● Problem details
The range starts at the line containing "green gift: 3 -> 4" and ends at the last line of the records below. Reproduce those lines exactly.
Segment Open
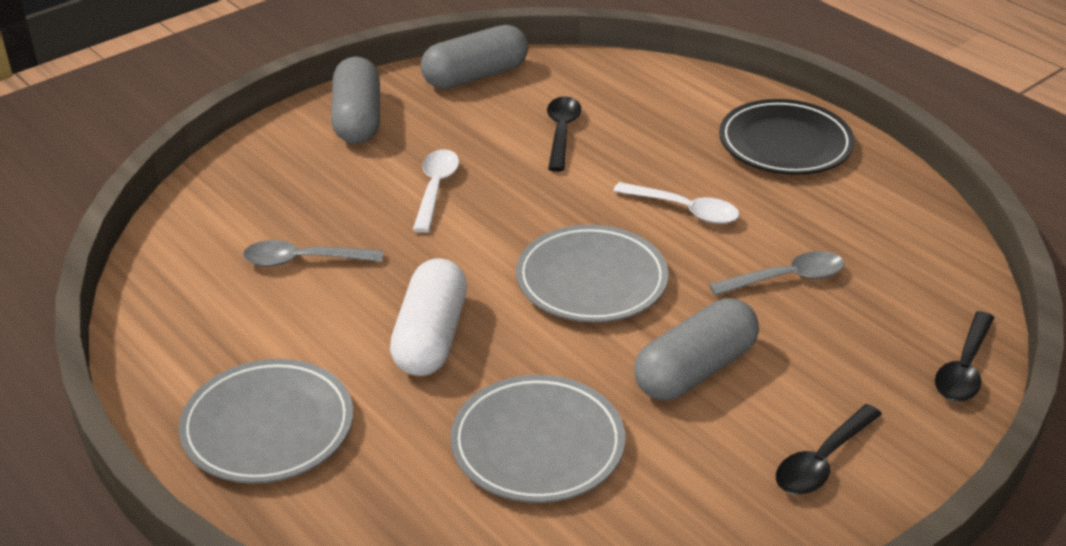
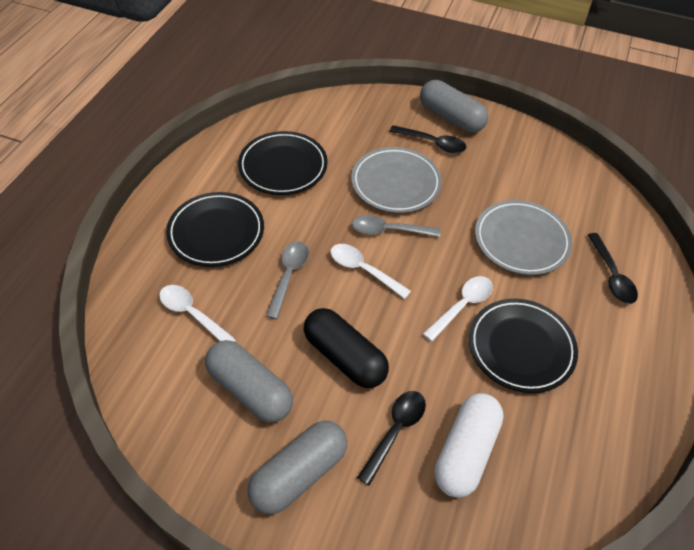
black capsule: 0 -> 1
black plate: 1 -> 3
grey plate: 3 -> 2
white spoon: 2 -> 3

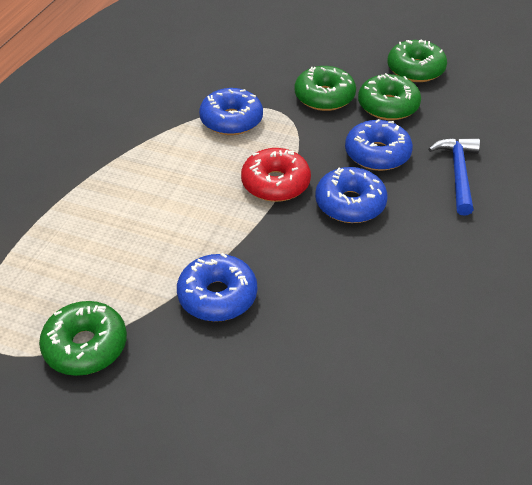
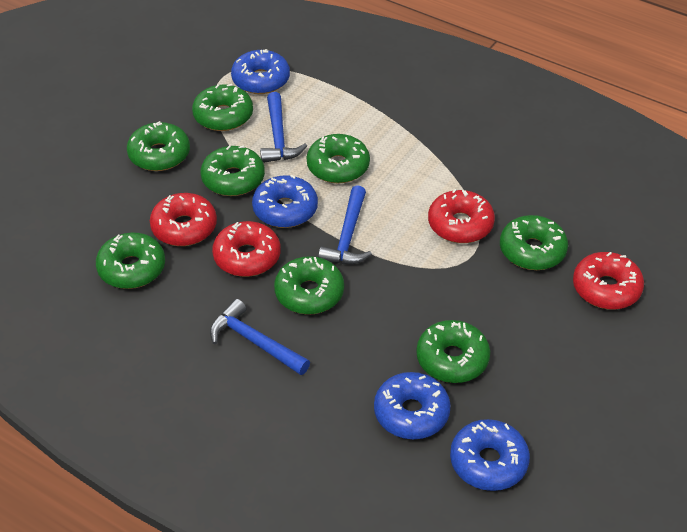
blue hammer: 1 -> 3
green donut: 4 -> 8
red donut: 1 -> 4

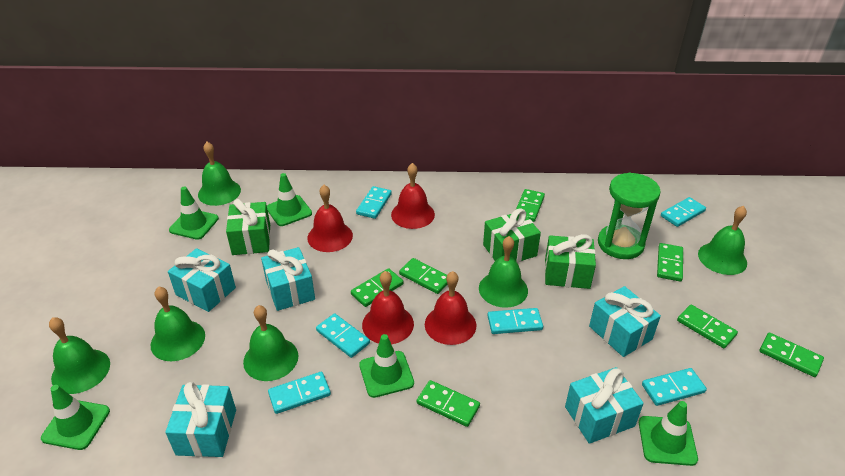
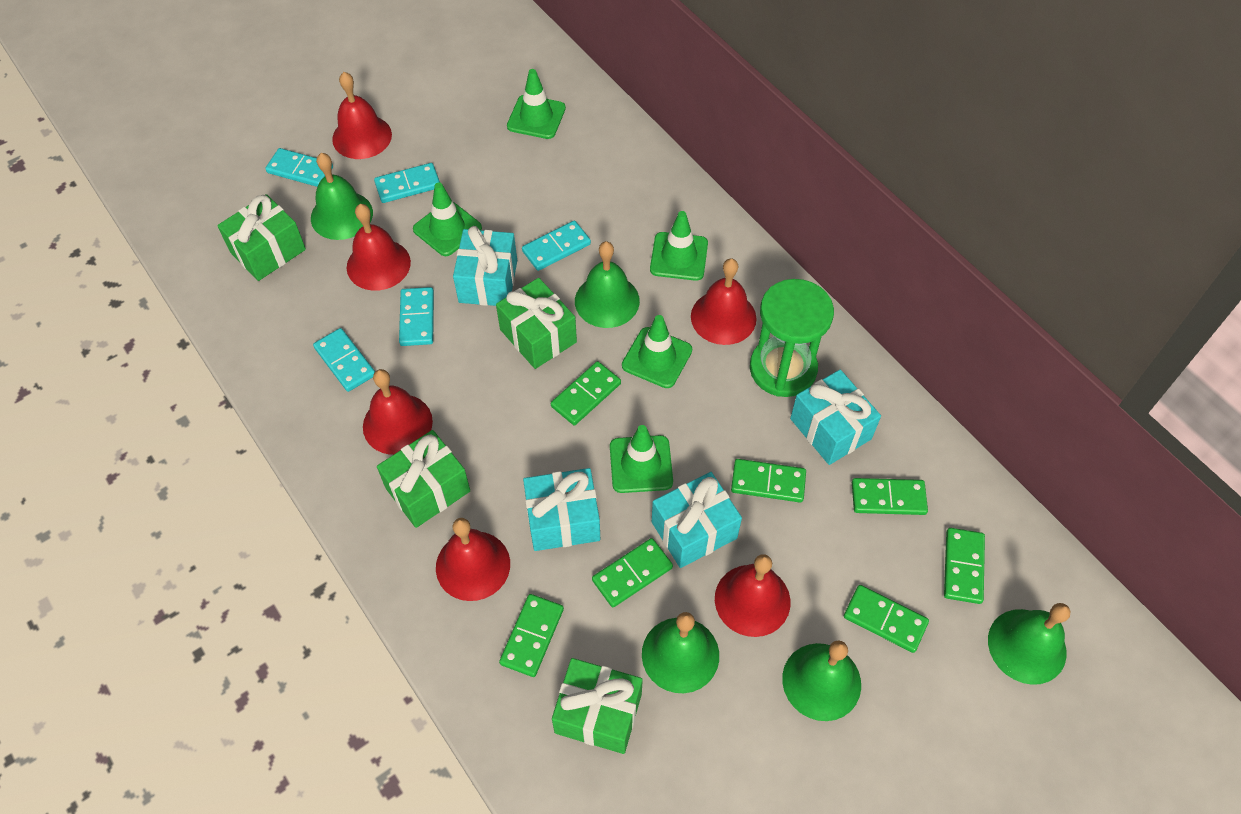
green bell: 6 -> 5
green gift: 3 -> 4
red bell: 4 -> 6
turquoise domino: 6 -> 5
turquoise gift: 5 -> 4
Segment Closed
● Response for this exercise
green gift: 3 -> 4
red bell: 4 -> 6
turquoise domino: 6 -> 5
turquoise gift: 5 -> 4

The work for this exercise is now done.